### Your instructions
Would you transcribe the line that holds "brown fork: 7 -> 5" and all the lines below it, through the final one, exactly and with nothing else?

Scene change data

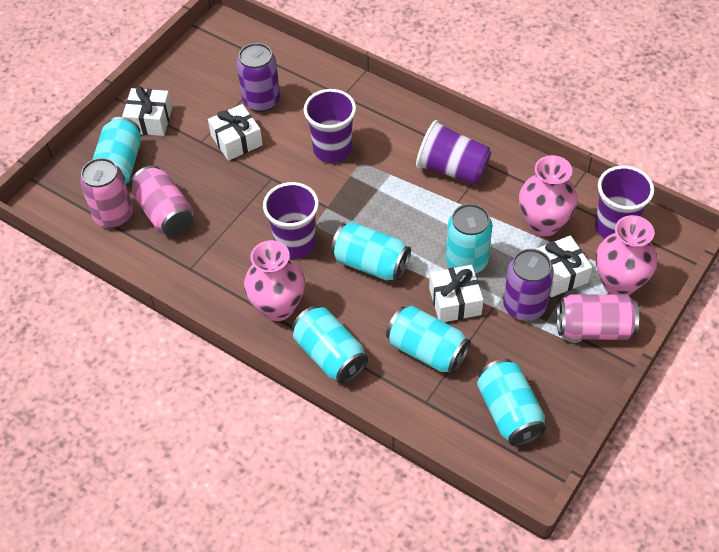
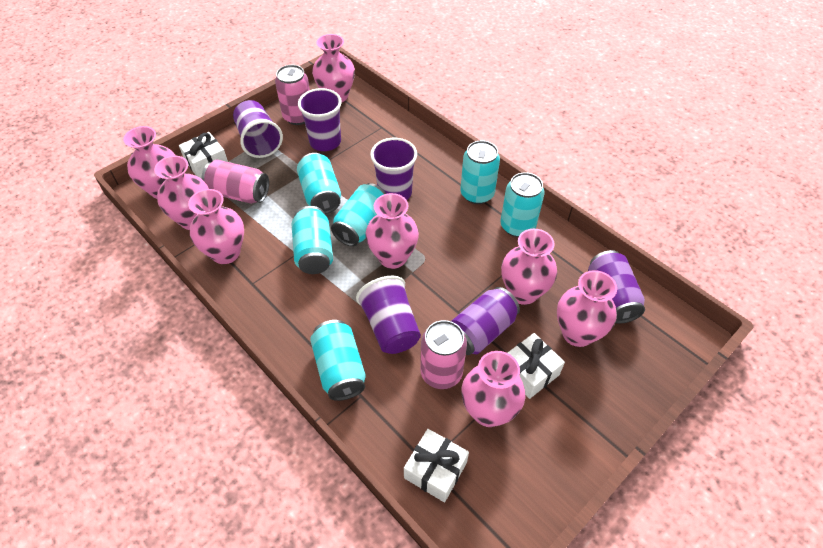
pink vase: 3 -> 8
white gift: 4 -> 3

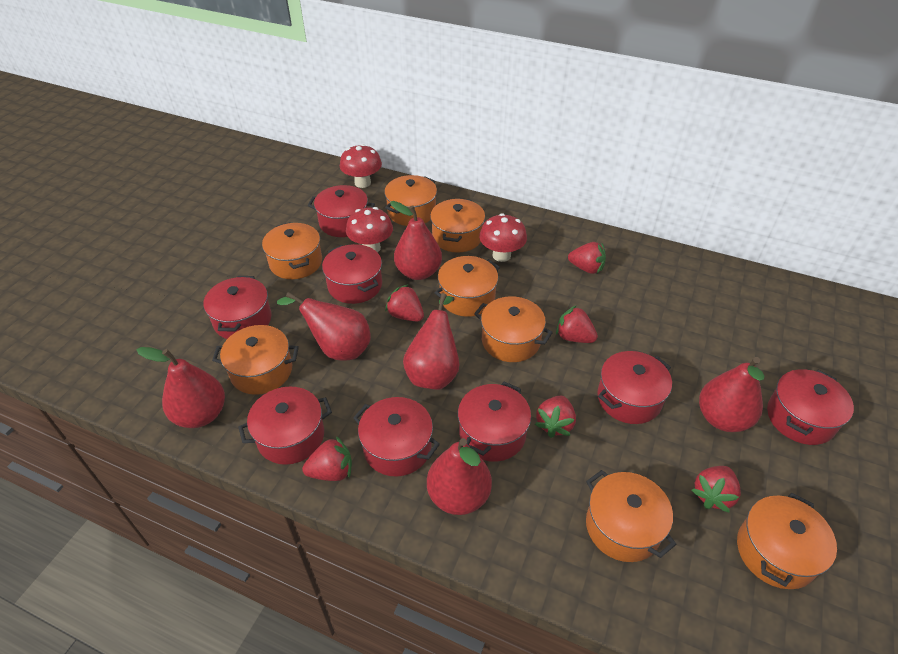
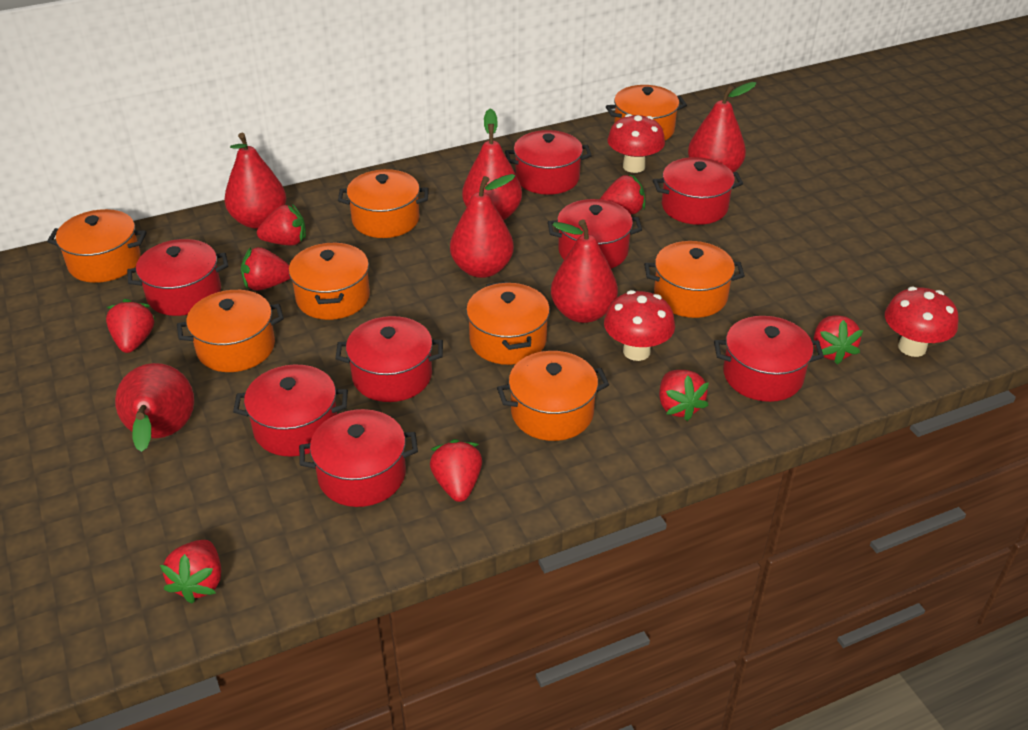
red strawberry: 6 -> 8

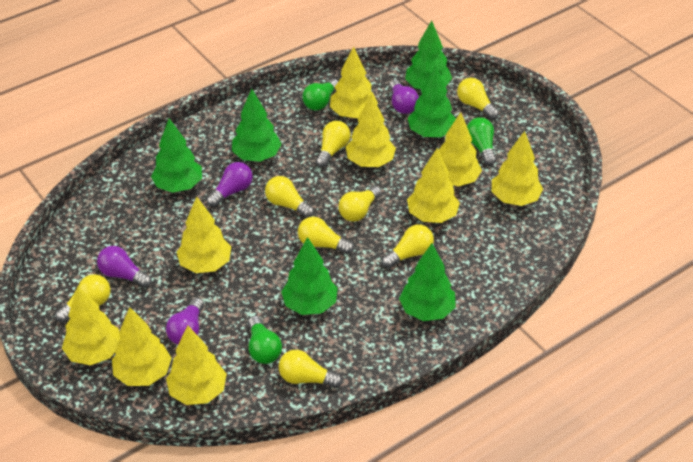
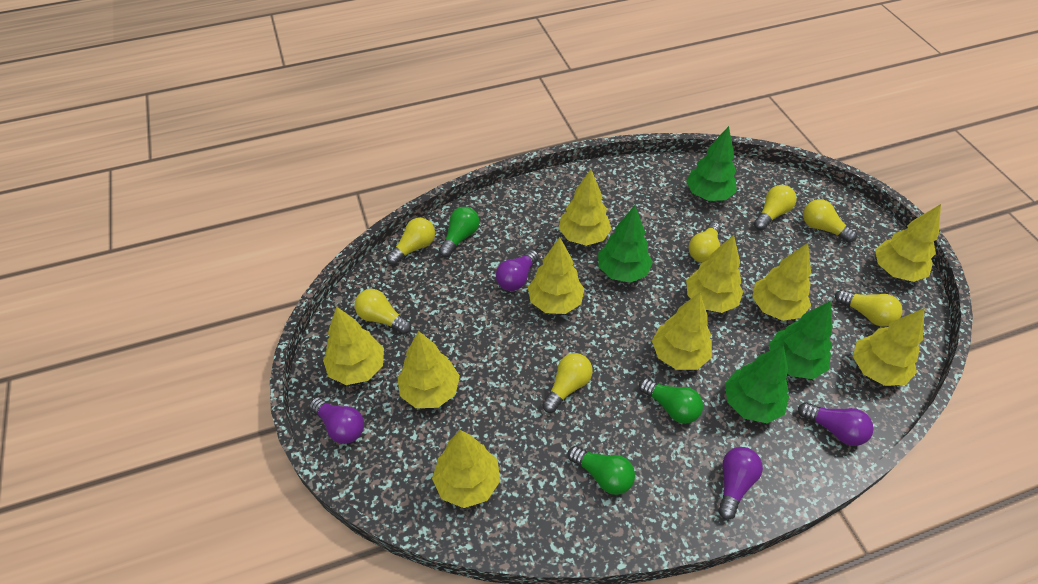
green tree: 6 -> 4
yellow light bulb: 8 -> 7
yellow tree: 9 -> 10

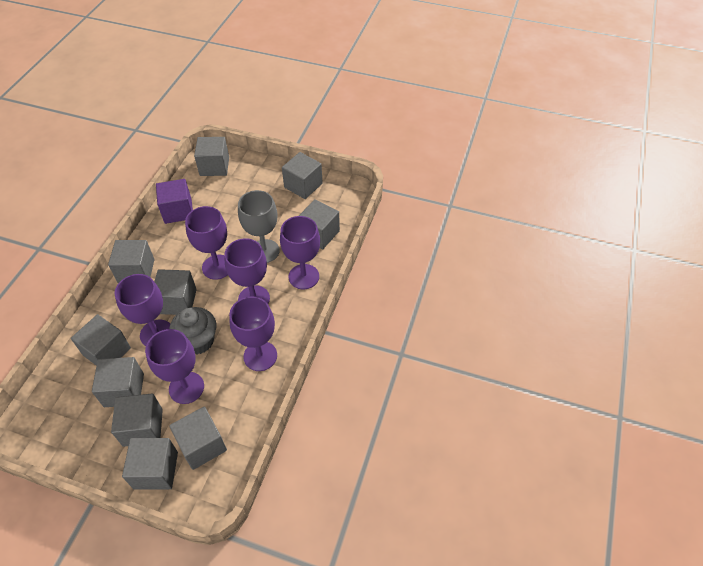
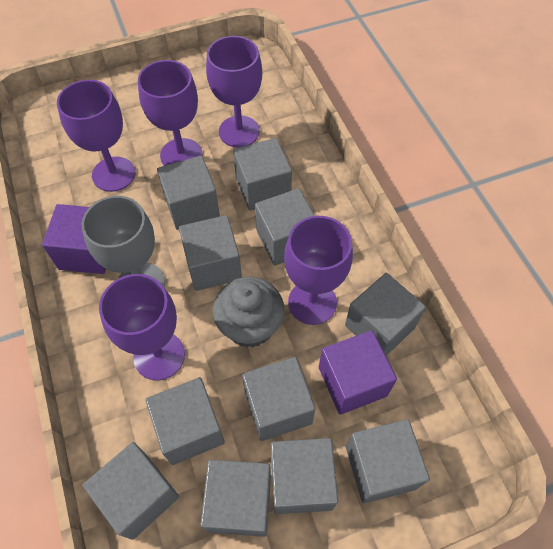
grey cube: 10 -> 11
purple cube: 1 -> 2
purple goblet: 6 -> 5

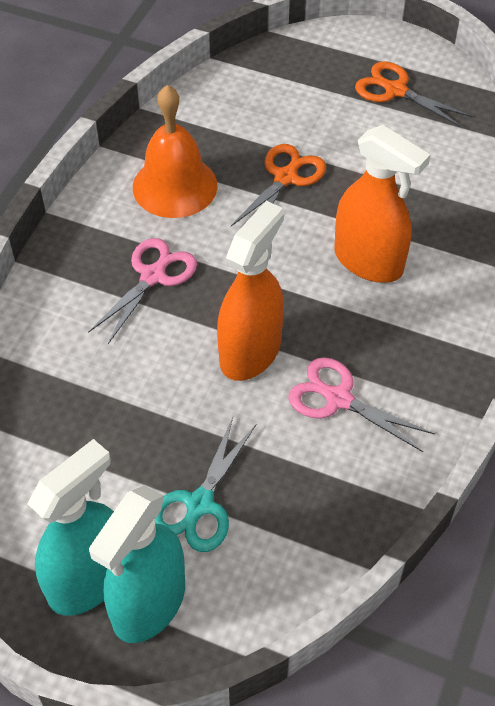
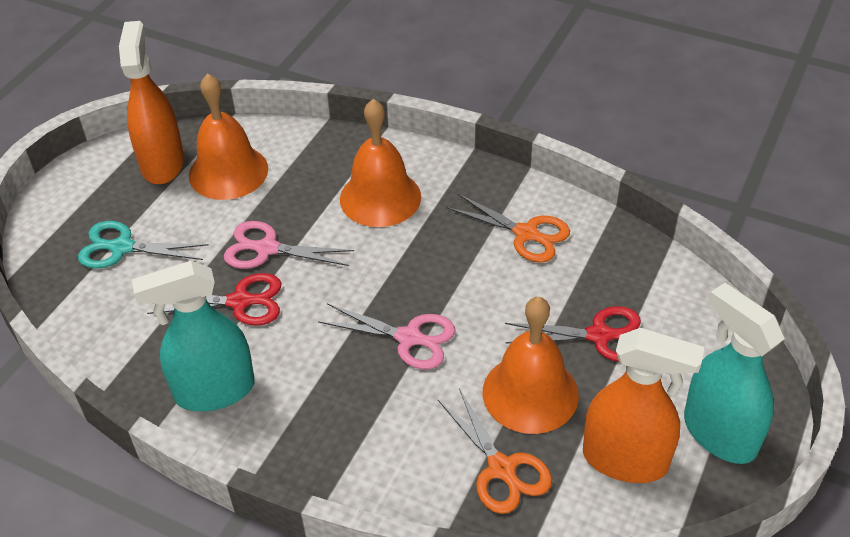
orange bell: 1 -> 3
red scissors: 0 -> 2

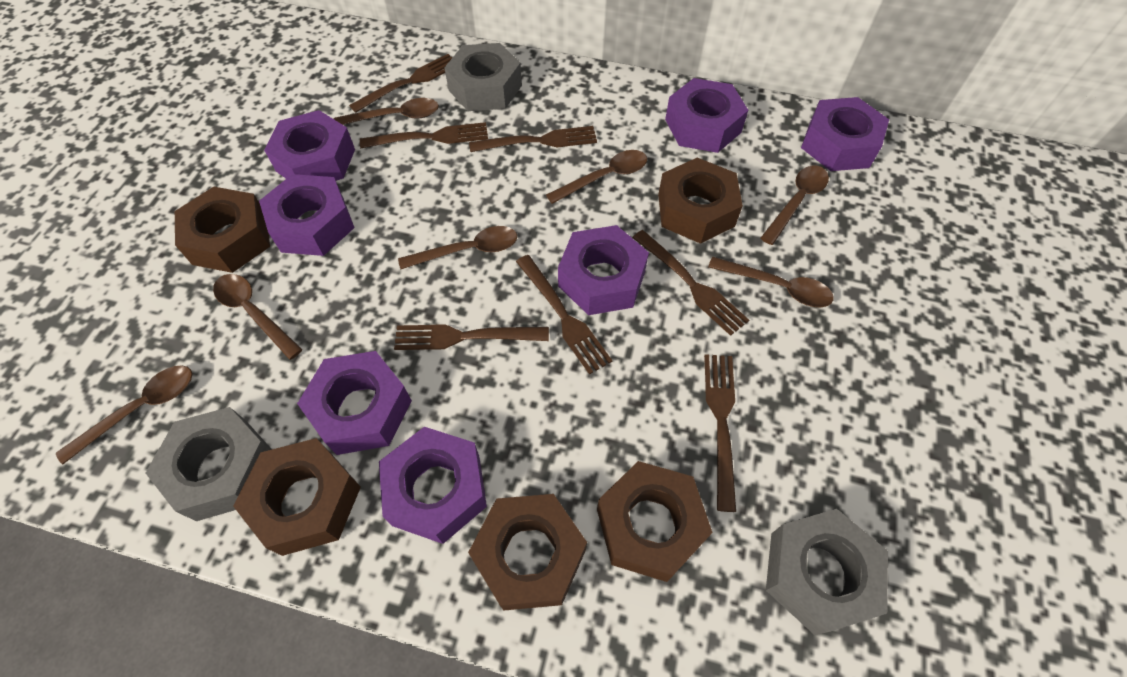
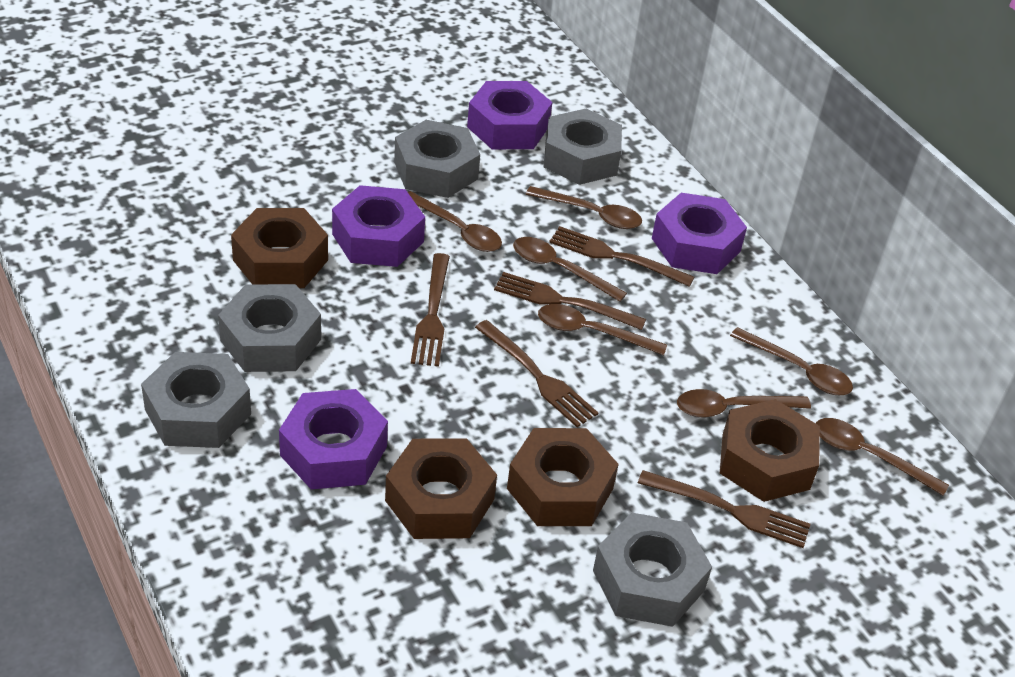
brown fork: 7 -> 5
brown nut: 5 -> 4
grey nut: 3 -> 5
purple nut: 7 -> 4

### Task output
brown fork: 7 -> 5
brown nut: 5 -> 4
grey nut: 3 -> 5
purple nut: 7 -> 4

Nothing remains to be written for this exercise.